→ PROBLEM TO SOLVE: In the entries below, the word "minus" appears on some lines. Copy each of those lines.
Start of DATA FOR THIS EXERCISE
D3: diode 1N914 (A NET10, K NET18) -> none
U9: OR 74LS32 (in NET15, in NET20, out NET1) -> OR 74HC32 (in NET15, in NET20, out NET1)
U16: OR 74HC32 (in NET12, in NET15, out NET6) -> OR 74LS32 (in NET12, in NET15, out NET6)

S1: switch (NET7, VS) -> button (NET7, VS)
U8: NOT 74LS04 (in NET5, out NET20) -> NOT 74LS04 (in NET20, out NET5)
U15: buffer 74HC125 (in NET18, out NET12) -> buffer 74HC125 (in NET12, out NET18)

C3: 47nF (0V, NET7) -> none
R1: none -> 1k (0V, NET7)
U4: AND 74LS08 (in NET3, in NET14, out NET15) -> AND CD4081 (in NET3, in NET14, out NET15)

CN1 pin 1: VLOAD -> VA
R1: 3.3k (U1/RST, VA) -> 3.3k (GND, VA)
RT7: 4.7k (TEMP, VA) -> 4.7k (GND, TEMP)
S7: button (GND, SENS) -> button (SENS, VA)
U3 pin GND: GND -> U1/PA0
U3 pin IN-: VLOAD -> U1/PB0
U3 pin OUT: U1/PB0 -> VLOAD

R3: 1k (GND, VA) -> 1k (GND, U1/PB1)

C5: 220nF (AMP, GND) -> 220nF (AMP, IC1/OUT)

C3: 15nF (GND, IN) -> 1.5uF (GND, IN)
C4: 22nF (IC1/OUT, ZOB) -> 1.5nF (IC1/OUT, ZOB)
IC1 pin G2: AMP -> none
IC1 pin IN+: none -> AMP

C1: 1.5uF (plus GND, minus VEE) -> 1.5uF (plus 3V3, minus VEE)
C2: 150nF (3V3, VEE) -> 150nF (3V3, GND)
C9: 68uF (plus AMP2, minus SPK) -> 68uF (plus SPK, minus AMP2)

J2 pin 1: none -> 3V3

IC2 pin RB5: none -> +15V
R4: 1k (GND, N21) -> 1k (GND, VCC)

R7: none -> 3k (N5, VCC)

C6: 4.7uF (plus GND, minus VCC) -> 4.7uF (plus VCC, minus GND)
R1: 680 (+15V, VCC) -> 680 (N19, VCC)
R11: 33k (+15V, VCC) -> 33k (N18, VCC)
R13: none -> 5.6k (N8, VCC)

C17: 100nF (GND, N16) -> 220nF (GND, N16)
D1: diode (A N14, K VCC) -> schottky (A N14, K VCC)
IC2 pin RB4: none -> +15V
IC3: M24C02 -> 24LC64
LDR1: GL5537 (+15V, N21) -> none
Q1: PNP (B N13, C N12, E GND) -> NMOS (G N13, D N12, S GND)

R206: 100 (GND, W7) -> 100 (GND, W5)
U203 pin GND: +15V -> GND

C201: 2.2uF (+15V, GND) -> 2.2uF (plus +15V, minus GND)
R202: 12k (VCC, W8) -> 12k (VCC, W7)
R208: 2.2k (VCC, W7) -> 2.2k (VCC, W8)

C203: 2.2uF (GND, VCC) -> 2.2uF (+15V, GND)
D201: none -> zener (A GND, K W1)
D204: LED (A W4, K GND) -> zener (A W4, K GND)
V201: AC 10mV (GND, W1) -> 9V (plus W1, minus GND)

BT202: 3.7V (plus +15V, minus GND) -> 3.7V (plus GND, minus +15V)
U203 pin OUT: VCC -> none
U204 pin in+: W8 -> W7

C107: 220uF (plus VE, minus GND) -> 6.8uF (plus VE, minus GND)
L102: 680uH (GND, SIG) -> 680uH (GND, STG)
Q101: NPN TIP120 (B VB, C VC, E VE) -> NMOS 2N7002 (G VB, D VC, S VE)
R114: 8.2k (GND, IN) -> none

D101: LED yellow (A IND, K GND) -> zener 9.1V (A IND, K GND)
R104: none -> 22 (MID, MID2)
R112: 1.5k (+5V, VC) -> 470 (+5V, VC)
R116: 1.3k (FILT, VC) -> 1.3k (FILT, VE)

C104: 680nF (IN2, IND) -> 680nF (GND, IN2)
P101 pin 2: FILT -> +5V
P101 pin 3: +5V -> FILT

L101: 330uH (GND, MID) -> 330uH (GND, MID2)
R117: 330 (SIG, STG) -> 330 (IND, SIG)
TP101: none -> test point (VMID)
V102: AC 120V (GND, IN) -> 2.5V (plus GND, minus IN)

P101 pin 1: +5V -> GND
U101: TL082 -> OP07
End of DATA FOR THIS EXERCISE
→ RESPONSE TO THIS EXERCISE:
C1: 1.5uF (plus GND, minus VEE) -> 1.5uF (plus 3V3, minus VEE)
C9: 68uF (plus AMP2, minus SPK) -> 68uF (plus SPK, minus AMP2)
C6: 4.7uF (plus GND, minus VCC) -> 4.7uF (plus VCC, minus GND)
C201: 2.2uF (+15V, GND) -> 2.2uF (plus +15V, minus GND)
V201: AC 10mV (GND, W1) -> 9V (plus W1, minus GND)
BT202: 3.7V (plus +15V, minus GND) -> 3.7V (plus GND, minus +15V)
C107: 220uF (plus VE, minus GND) -> 6.8uF (plus VE, minus GND)
V102: AC 120V (GND, IN) -> 2.5V (plus GND, minus IN)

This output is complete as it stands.